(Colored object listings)
───

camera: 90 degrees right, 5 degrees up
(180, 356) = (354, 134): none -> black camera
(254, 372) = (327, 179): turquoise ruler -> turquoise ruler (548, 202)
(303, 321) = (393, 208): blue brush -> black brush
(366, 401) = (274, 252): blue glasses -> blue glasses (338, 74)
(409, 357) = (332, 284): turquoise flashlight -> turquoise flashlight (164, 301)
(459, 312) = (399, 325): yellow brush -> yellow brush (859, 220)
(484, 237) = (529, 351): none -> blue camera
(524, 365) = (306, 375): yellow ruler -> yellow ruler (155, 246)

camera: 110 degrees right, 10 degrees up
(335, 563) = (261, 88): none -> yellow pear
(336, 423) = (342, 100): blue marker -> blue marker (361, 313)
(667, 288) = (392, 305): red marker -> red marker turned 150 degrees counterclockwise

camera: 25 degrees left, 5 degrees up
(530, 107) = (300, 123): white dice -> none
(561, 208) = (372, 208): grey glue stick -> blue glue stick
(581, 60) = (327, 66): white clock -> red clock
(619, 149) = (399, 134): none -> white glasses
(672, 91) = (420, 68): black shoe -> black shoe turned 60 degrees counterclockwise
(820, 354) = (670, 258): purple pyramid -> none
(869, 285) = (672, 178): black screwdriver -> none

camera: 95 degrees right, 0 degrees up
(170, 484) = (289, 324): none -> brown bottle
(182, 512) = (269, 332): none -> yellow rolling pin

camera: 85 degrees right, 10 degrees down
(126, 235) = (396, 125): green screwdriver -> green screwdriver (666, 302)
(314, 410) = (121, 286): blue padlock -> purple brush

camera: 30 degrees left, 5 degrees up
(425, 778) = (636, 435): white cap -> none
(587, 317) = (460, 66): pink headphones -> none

───

EXERCISE DESCRIPTION: Set down the records once more, character for character.

EXERCISE ANSWER:
camera: 90 degrees right, 5 degrees up
(180, 356) = (354, 134): none -> black camera
(254, 372) = (327, 179): turquoise ruler -> turquoise ruler (548, 202)
(303, 321) = (393, 208): blue brush -> black brush
(366, 401) = (274, 252): blue glasses -> blue glasses (338, 74)
(409, 357) = (332, 284): turquoise flashlight -> turquoise flashlight (164, 301)
(459, 312) = (399, 325): yellow brush -> yellow brush (859, 220)
(484, 237) = (529, 351): none -> blue camera
(524, 365) = (306, 375): yellow ruler -> yellow ruler (155, 246)

camera: 110 degrees right, 10 degrees up
(335, 563) = (261, 88): none -> yellow pear
(336, 423) = (342, 100): blue marker -> blue marker (361, 313)
(667, 288) = (392, 305): red marker -> red marker turned 150 degrees counterclockwise

camera: 25 degrees left, 5 degrees up
(530, 107) = (300, 123): white dice -> none
(561, 208) = (372, 208): grey glue stick -> blue glue stick
(581, 60) = (327, 66): white clock -> red clock
(619, 149) = (399, 134): none -> white glasses
(672, 91) = (420, 68): black shoe -> black shoe turned 60 degrees counterclockwise
(820, 354) = (670, 258): purple pyramid -> none
(869, 285) = (672, 178): black screwdriver -> none

camera: 95 degrees right, 0 degrees up
(170, 484) = (289, 324): none -> brown bottle
(182, 512) = (269, 332): none -> yellow rolling pin

camera: 85 degrees right, 10 degrees down
(126, 235) = (396, 125): green screwdriver -> green screwdriver (666, 302)
(314, 410) = (121, 286): blue padlock -> purple brush

camera: 30 degrees left, 5 degrees up
(425, 778) = (636, 435): white cap -> none
(587, 317) = (460, 66): pink headphones -> none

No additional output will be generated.